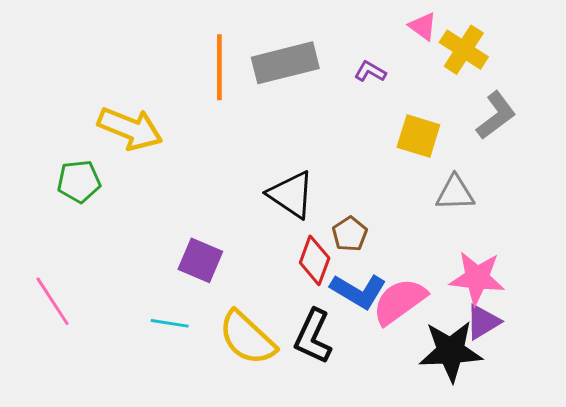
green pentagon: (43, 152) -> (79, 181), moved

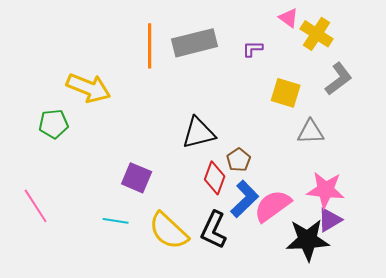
purple L-shape: (370, 72) -> (253, 49), turned -30
black triangle: (291, 195) -> (199, 133), turned -48
blue L-shape: (358, 291) -> (245, 199), turned -75

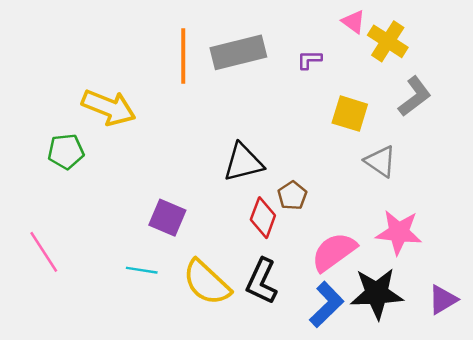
gray triangle: (311, 132) -> (380, 161), turned 36
blue L-shape: (245, 199) -> (327, 304), moved
purple triangle: (330, 220) -> (443, 300), moved

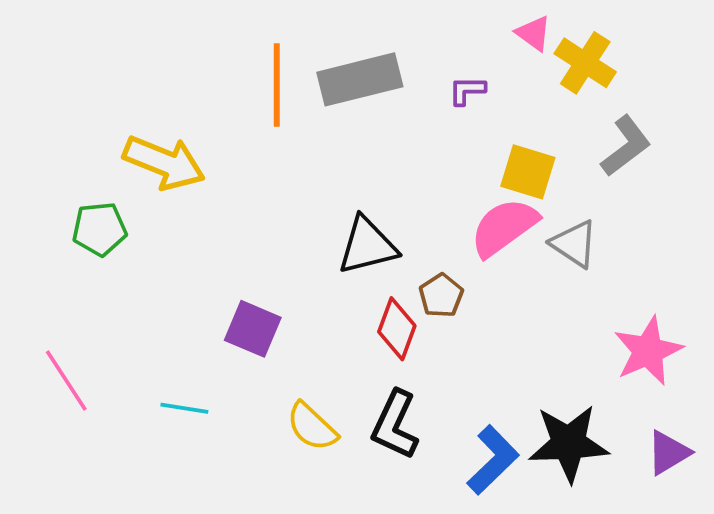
pink star: (399, 232) -> (648, 351), moved, turned -30
pink semicircle: (334, 252) -> (504, 227), moved
cyan line: (142, 270) -> (184, 408), moved
yellow semicircle: (207, 282) -> (312, 427), size x0.7

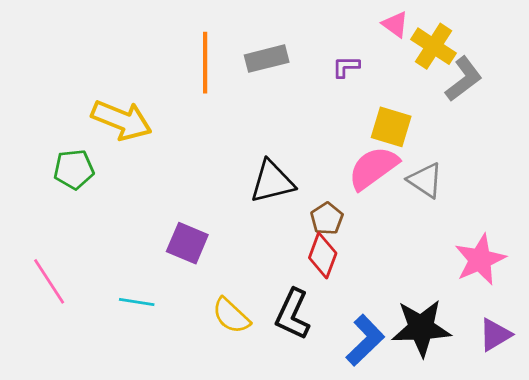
gray rectangle: (360, 79) -> (267, 59), size x0.7
gray L-shape: (626, 146) -> (464, 79), moved
red diamond: (397, 329) -> (323, 255), moved

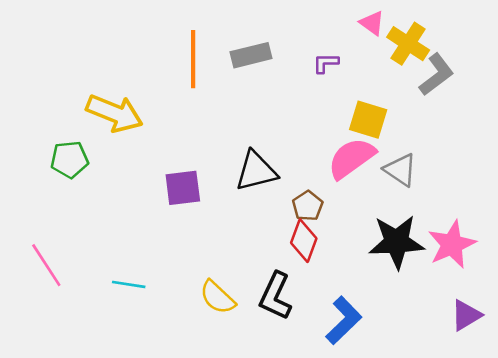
purple square: (187, 243) -> (183, 188), moved, turned -30
black star: (421, 328) -> (396, 242), moved

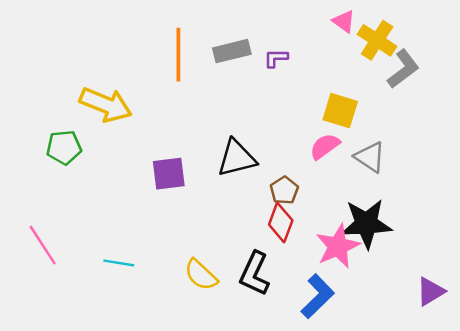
purple L-shape: (326, 63) -> (276, 58), moved
pink semicircle: (351, 158) -> (325, 146), size x0.7
pink star: (452, 244) -> (338, 246), moved

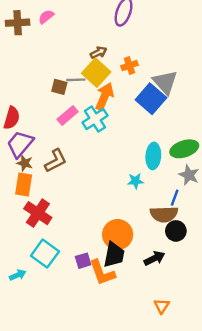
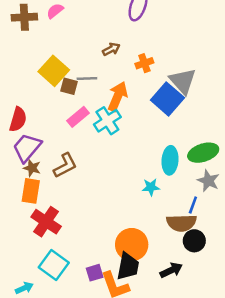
yellow square: (96, 73) -> (54, 71), moved

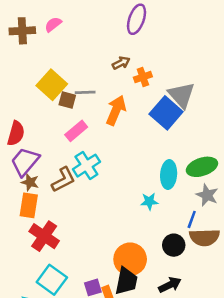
brown arrow: (111, 49) -> (121, 63), moved
cyan cross: (107, 121) -> (86, 166), moved
brown semicircle: (181, 223) -> (205, 237), moved
black circle: (194, 241) -> (174, 245), moved

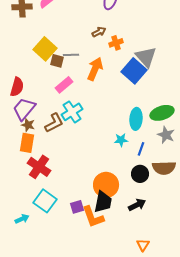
blue line: (192, 219) -> (141, 149), moved

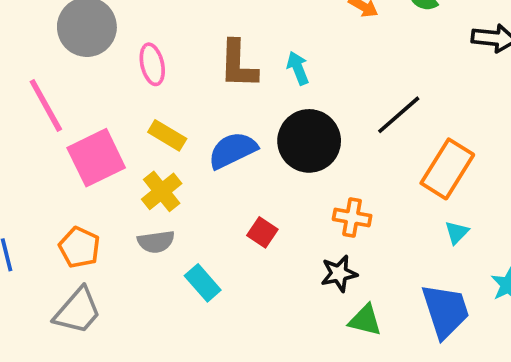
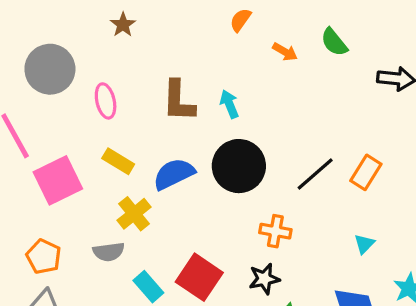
black line: (399, 115) -> (315, 174), moved
orange rectangle: (447, 169) -> (366, 172), moved, size x0.7
yellow cross: (162, 191) -> (134, 214), moved
red square: (262, 232) -> (199, 277), moved, size x1.8

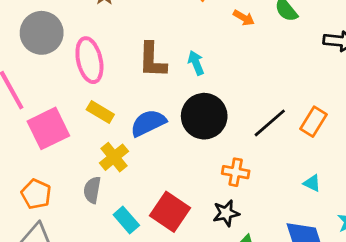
pink ellipse: (106, 101) -> (89, 60), size x1.5
cyan triangle: (364, 244) -> (312, 183), turned -48
gray semicircle: (109, 252) -> (92, 190), turned 108

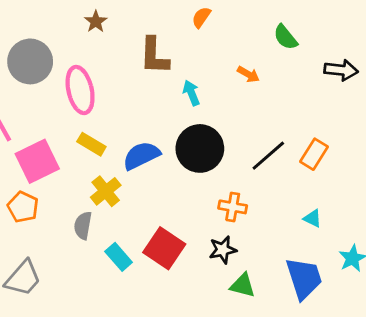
orange arrow: (244, 18) -> (248, 74), moved
brown L-shape: (152, 60) -> (154, 56), moved
orange pentagon: (36, 194) -> (23, 207), moved

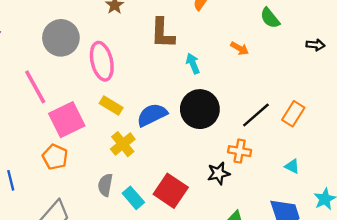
black arrow: (341, 70) -> (315, 45), size x0.7
orange cross: (233, 207) -> (240, 151), moved
gray semicircle: (83, 225) -> (105, 185), moved
black star: (223, 250) -> (219, 173), moved

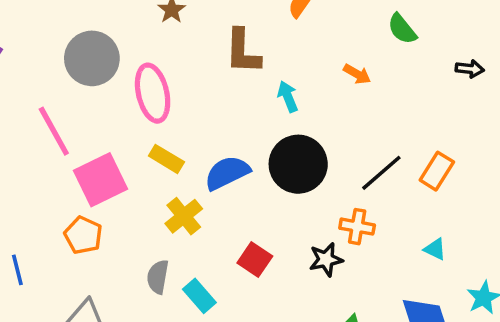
red square: (171, 191) -> (255, 259), moved, size x0.7

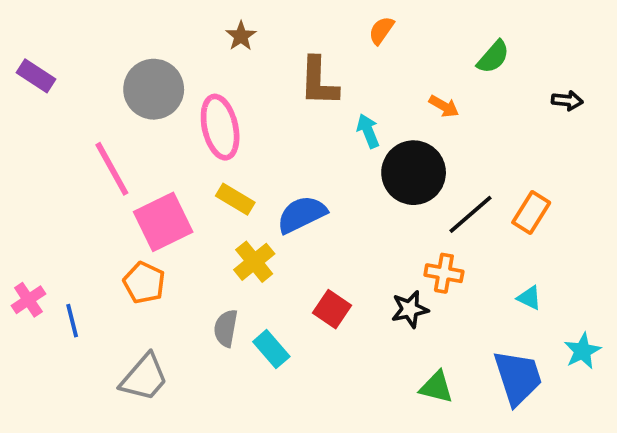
green semicircle: (402, 29) -> (493, 57), turned -100
black circle: (298, 164) -> (414, 173), moved

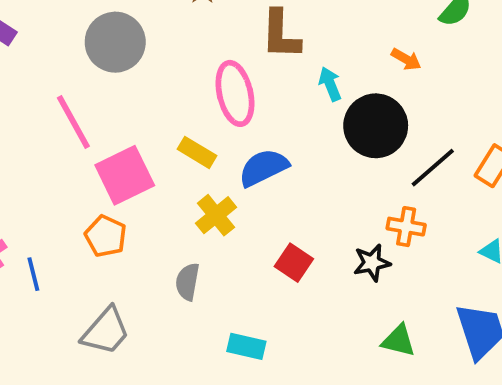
pink ellipse: (220, 127) -> (235, 93), moved
cyan rectangle: (271, 349) -> (246, 346), moved, turned -36

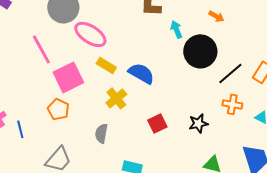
pink ellipse: (235, 93) -> (90, 34), moved, turned -44
blue semicircle: (264, 168) -> (141, 73), turned 56
orange cross: (406, 227) -> (232, 104), moved
red square: (294, 263) -> (157, 123), turned 30

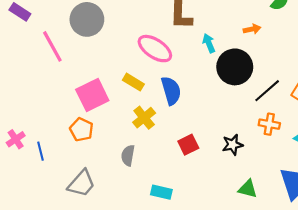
orange arrow: (216, 16) -> (252, 29), turned -42
pink ellipse: (90, 34) -> (155, 49), moved
pink line: (41, 49) -> (52, 46), moved
blue semicircle: (141, 73) -> (171, 91), turned 44

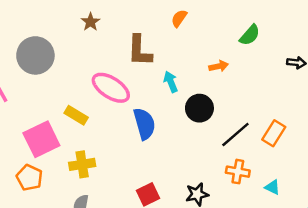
black circle: (235, 67) -> (199, 108), size x0.7
yellow rectangle: (133, 82) -> (76, 115), moved
blue semicircle: (171, 91) -> (144, 124), moved
yellow cross: (144, 118) -> (82, 164), moved, turned 30

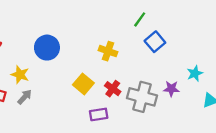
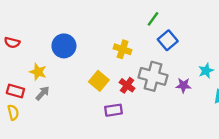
gray cross: (142, 97) -> (153, 76), moved

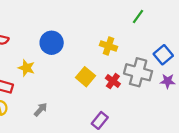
blue square: (168, 40) -> (163, 55), moved
gray arrow: (43, 93) -> (41, 110), moved
purple rectangle: (114, 110) -> (100, 120), moved, turned -42

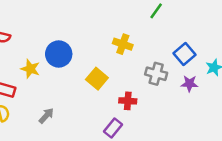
blue circle: (52, 43) -> (59, 54), moved
gray cross: (138, 72) -> (156, 74), size x0.7
red cross: (113, 81) -> (128, 101), moved, turned -32

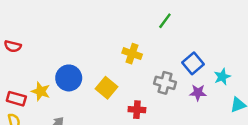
blue circle: (59, 54) -> (69, 78), moved
yellow star: (30, 69) -> (41, 91), moved

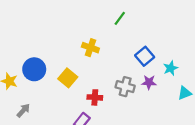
gray cross: (165, 83) -> (125, 87), moved

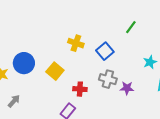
green line: (120, 18) -> (131, 27), moved
blue square: (145, 56) -> (105, 51), moved
purple star: (149, 82) -> (127, 88), moved

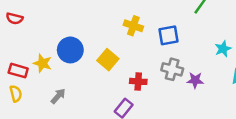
blue square: (105, 51) -> (169, 35), turned 30

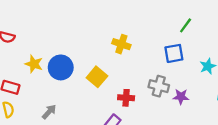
blue square: (169, 35) -> (174, 53), moved
yellow star: (42, 63) -> (34, 64), moved

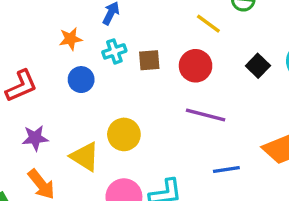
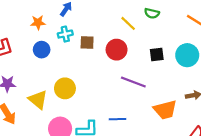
black square: (258, 66) -> (157, 55), turned 32
purple line: (206, 115) -> (133, 82), moved
blue line: (226, 169) -> (118, 119), moved

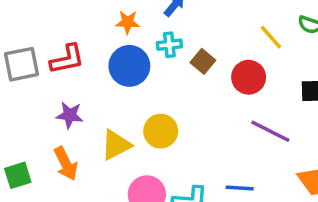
brown square: (87, 42) -> (203, 61), turned 32
blue circle: (42, 50) -> (129, 66), size x1.5
yellow triangle: (38, 100) -> (116, 145), turned 48

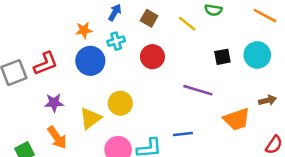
brown square: (203, 61) -> (149, 18), moved
red circle: (249, 77) -> (152, 57), moved

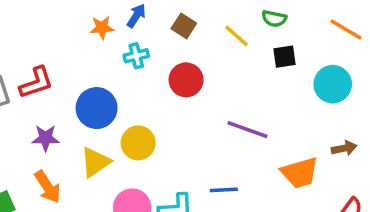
orange star: (84, 30) -> (102, 28), moved
black square: (222, 57) -> (284, 57), moved
blue circle: (90, 61) -> (97, 108), moved

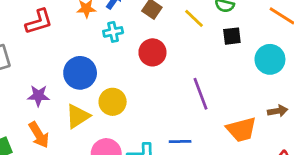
red L-shape: (36, 83) -> (39, 22), moved
purple line: (247, 130) -> (200, 94), turned 48

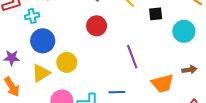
cyan cross: (113, 32) -> (32, 16), moved

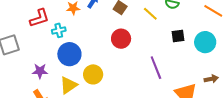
black square: (156, 14) -> (178, 36), moved

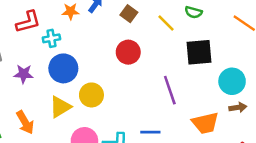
black square: (178, 36) -> (199, 52), size x1.6
cyan circle: (205, 42) -> (232, 81), moved
purple star: (40, 71) -> (24, 74), moved

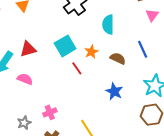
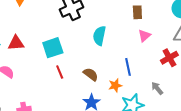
orange star: (91, 52) -> (115, 85), moved
brown semicircle: (118, 58) -> (91, 74), moved

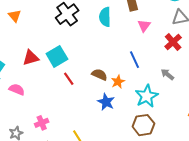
cyan semicircle: (99, 36) -> (105, 17), moved
red triangle: (16, 43) -> (31, 58), moved
orange star: (115, 85) -> (118, 82), moved

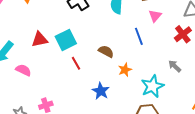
blue line: (134, 60) -> (139, 36), moved
brown semicircle: (99, 75) -> (106, 51), moved
blue star: (106, 102) -> (101, 91), moved

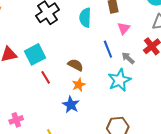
gray arrow: (175, 66) -> (128, 58), moved
orange star: (125, 70) -> (79, 85), moved
cyan star: (152, 86) -> (119, 80), moved

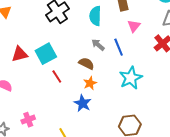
gray arrow: (128, 58) -> (98, 45), moved

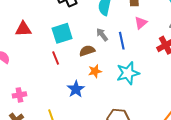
cyan square: (46, 54) -> (62, 33), moved
brown semicircle: (86, 63) -> (87, 51), turned -56
orange star: (90, 83) -> (95, 71), moved

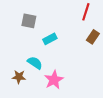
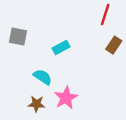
gray square: (29, 21) -> (18, 36), moved
brown star: (19, 77) -> (36, 104), moved

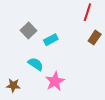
gray square: (18, 36) -> (28, 30), moved, turned 35
brown star: (36, 104) -> (13, 85), moved

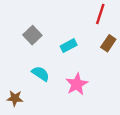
cyan rectangle: (51, 40) -> (69, 46), moved
pink star: (55, 81) -> (77, 84), moved

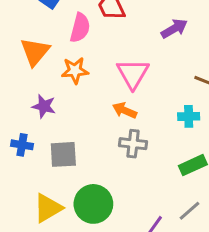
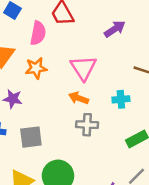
cyan cross: (189, 116) -> (121, 99), moved

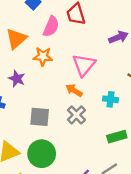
gray cross: (87, 125) -> (76, 115), turned 30
gray square: (31, 137) -> (40, 117), moved

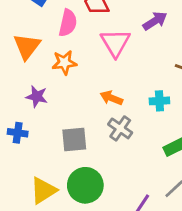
pink triangle: (84, 65) -> (115, 43), moved

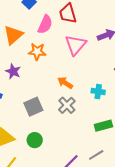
gray square: (74, 139) -> (33, 107), turned -30
green circle: (85, 185) -> (35, 140), size x0.6

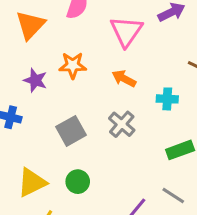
orange star: (37, 52) -> (73, 65), moved
orange arrow: (65, 83) -> (124, 79), moved
gray line: (96, 155) -> (173, 195), turned 70

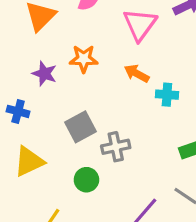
cyan cross: (167, 99) -> (167, 95), moved
gray cross: (122, 124) -> (116, 147), moved, turned 36
yellow triangle: (32, 182) -> (29, 161), moved

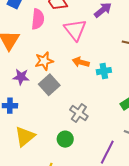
gray square: (81, 127) -> (49, 85), moved
gray cross: (116, 147) -> (79, 113), turned -30

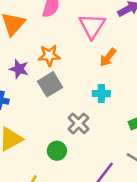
orange arrow: (81, 62) -> (108, 57), moved, turned -77
cyan cross: (104, 71) -> (101, 94), moved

********

**Exercise goal:**
All of the data is to be returned exactly, with no pictures included.

**Task answer:**
green pentagon: (43, 152) -> (79, 181), moved

purple L-shape: (370, 72) -> (253, 49), turned -30
black triangle: (291, 195) -> (199, 133), turned -48
blue L-shape: (358, 291) -> (245, 199), turned -75

gray triangle: (311, 132) -> (380, 161), turned 36
blue L-shape: (245, 199) -> (327, 304), moved
purple triangle: (330, 220) -> (443, 300), moved

pink star: (399, 232) -> (648, 351), moved, turned -30
pink semicircle: (334, 252) -> (504, 227), moved
cyan line: (142, 270) -> (184, 408), moved
yellow semicircle: (207, 282) -> (312, 427), size x0.7

gray rectangle: (360, 79) -> (267, 59), size x0.7
gray L-shape: (626, 146) -> (464, 79), moved
red diamond: (397, 329) -> (323, 255), moved

purple square: (187, 243) -> (183, 188), moved, turned -30
black star: (421, 328) -> (396, 242), moved

purple L-shape: (326, 63) -> (276, 58), moved
pink semicircle: (351, 158) -> (325, 146), size x0.7
pink star: (452, 244) -> (338, 246), moved

yellow square: (96, 73) -> (54, 71), moved

brown arrow: (111, 49) -> (121, 63), moved
cyan cross: (107, 121) -> (86, 166), moved
brown semicircle: (181, 223) -> (205, 237), moved
black circle: (194, 241) -> (174, 245), moved

blue line: (192, 219) -> (141, 149), moved

black line: (399, 115) -> (315, 174), moved
orange rectangle: (447, 169) -> (366, 172), moved, size x0.7
yellow cross: (162, 191) -> (134, 214), moved
red square: (262, 232) -> (199, 277), moved, size x1.8

pink ellipse: (106, 101) -> (89, 60), size x1.5
cyan triangle: (364, 244) -> (312, 183), turned -48
gray semicircle: (109, 252) -> (92, 190), turned 108

orange arrow: (244, 18) -> (248, 74), moved
brown L-shape: (152, 60) -> (154, 56), moved
orange pentagon: (36, 194) -> (23, 207), moved

black arrow: (341, 70) -> (315, 45), size x0.7
orange cross: (233, 207) -> (240, 151), moved
gray semicircle: (83, 225) -> (105, 185), moved
black star: (223, 250) -> (219, 173), moved

red square: (171, 191) -> (255, 259), moved, size x0.7

green semicircle: (402, 29) -> (493, 57), turned -100
black circle: (298, 164) -> (414, 173), moved

pink ellipse: (220, 127) -> (235, 93), moved
cyan rectangle: (271, 349) -> (246, 346), moved, turned -36

pink ellipse: (235, 93) -> (90, 34), moved, turned -44
blue semicircle: (264, 168) -> (141, 73), turned 56
orange cross: (406, 227) -> (232, 104), moved
red square: (294, 263) -> (157, 123), turned 30

orange arrow: (216, 16) -> (252, 29), turned -42
pink ellipse: (90, 34) -> (155, 49), moved
pink line: (41, 49) -> (52, 46), moved
blue semicircle: (141, 73) -> (171, 91), turned 44

black circle: (235, 67) -> (199, 108), size x0.7
yellow rectangle: (133, 82) -> (76, 115), moved
blue semicircle: (171, 91) -> (144, 124), moved
yellow cross: (144, 118) -> (82, 164), moved, turned 30

gray cross: (142, 97) -> (153, 76), moved

blue square: (168, 40) -> (163, 55), moved
gray arrow: (43, 93) -> (41, 110), moved
purple rectangle: (114, 110) -> (100, 120), moved, turned -42

blue circle: (52, 43) -> (59, 54), moved
gray cross: (138, 72) -> (156, 74), size x0.7
red cross: (113, 81) -> (128, 101), moved, turned -32

blue circle: (59, 54) -> (69, 78), moved
yellow star: (30, 69) -> (41, 91), moved

gray cross: (165, 83) -> (125, 87), moved

green line: (120, 18) -> (131, 27), moved
blue square: (145, 56) -> (105, 51), moved
purple star: (149, 82) -> (127, 88), moved

blue square: (105, 51) -> (169, 35), turned 30

blue square: (169, 35) -> (174, 53), moved
yellow star: (42, 63) -> (34, 64), moved

black square: (258, 66) -> (157, 55), turned 32
purple line: (206, 115) -> (133, 82), moved
blue line: (226, 169) -> (118, 119), moved

brown square: (87, 42) -> (203, 61), turned 32
blue circle: (42, 50) -> (129, 66), size x1.5
yellow triangle: (38, 100) -> (116, 145), turned 48

brown square: (203, 61) -> (149, 18), moved
red circle: (249, 77) -> (152, 57), moved

orange star: (84, 30) -> (102, 28), moved
black square: (222, 57) -> (284, 57), moved
blue circle: (90, 61) -> (97, 108), moved

red L-shape: (36, 83) -> (39, 22), moved
purple line: (247, 130) -> (200, 94), turned 48

cyan cross: (113, 32) -> (32, 16), moved

black square: (156, 14) -> (178, 36), moved

black square: (178, 36) -> (199, 52), size x1.6
cyan circle: (205, 42) -> (232, 81), moved
purple star: (40, 71) -> (24, 74), moved

orange star: (91, 52) -> (115, 85), moved
brown semicircle: (118, 58) -> (91, 74), moved

cyan semicircle: (99, 36) -> (105, 17), moved
red triangle: (16, 43) -> (31, 58), moved
orange star: (115, 85) -> (118, 82), moved

blue line: (134, 60) -> (139, 36), moved
brown semicircle: (99, 75) -> (106, 51), moved
blue star: (106, 102) -> (101, 91), moved

gray arrow: (175, 66) -> (128, 58), moved
orange star: (125, 70) -> (79, 85), moved
cyan star: (152, 86) -> (119, 80), moved

gray arrow: (128, 58) -> (98, 45), moved

cyan square: (46, 54) -> (62, 33), moved
brown semicircle: (86, 63) -> (87, 51), turned -56
orange star: (90, 83) -> (95, 71), moved

gray square: (29, 21) -> (18, 36), moved
brown star: (19, 77) -> (36, 104), moved

gray square: (18, 36) -> (28, 30), moved, turned 35
brown star: (36, 104) -> (13, 85), moved

cyan rectangle: (51, 40) -> (69, 46), moved
pink star: (55, 81) -> (77, 84), moved

cyan cross: (189, 116) -> (121, 99), moved

gray cross: (87, 125) -> (76, 115), turned 30
gray square: (31, 137) -> (40, 117), moved

pink triangle: (84, 65) -> (115, 43), moved

gray square: (74, 139) -> (33, 107), turned -30
green circle: (85, 185) -> (35, 140), size x0.6

orange star: (37, 52) -> (73, 65), moved
orange arrow: (65, 83) -> (124, 79), moved
gray line: (96, 155) -> (173, 195), turned 70

cyan cross: (167, 99) -> (167, 95), moved
gray cross: (122, 124) -> (116, 147), moved, turned 36
yellow triangle: (32, 182) -> (29, 161), moved

gray square: (81, 127) -> (49, 85), moved
gray cross: (116, 147) -> (79, 113), turned -30

orange arrow: (81, 62) -> (108, 57), moved, turned -77
cyan cross: (104, 71) -> (101, 94), moved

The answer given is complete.